▶ [WHAT YOU SHOULD DO]:
What you return must match the listing below line for line, minus its pictures.

▶ [INFORMATION PROVIDED]:
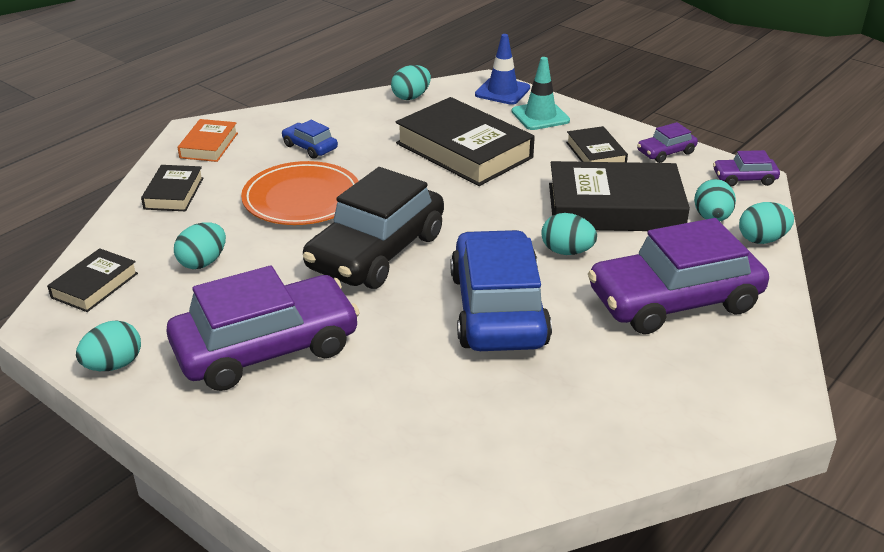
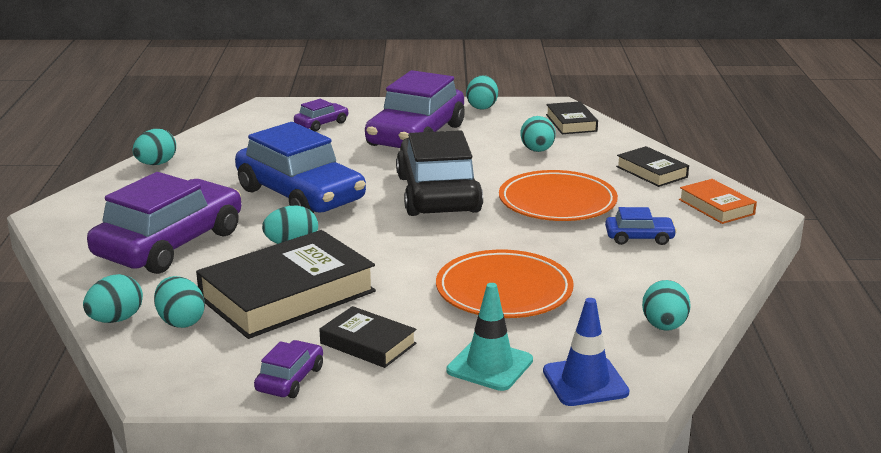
camera: 140 degrees right, 10 degrees down
(464, 150) = (504, 291): black book -> orange plate
(609, 451) = (156, 164): none -> turquoise egg
(744, 178) = (171, 382): purple car -> purple car (321, 124)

▶ [RESPONSE TO THIS EXERCISE]:
camera: 140 degrees right, 10 degrees down
(464, 150) = (504, 291): black book -> orange plate
(609, 451) = (156, 164): none -> turquoise egg
(744, 178) = (171, 382): purple car -> purple car (321, 124)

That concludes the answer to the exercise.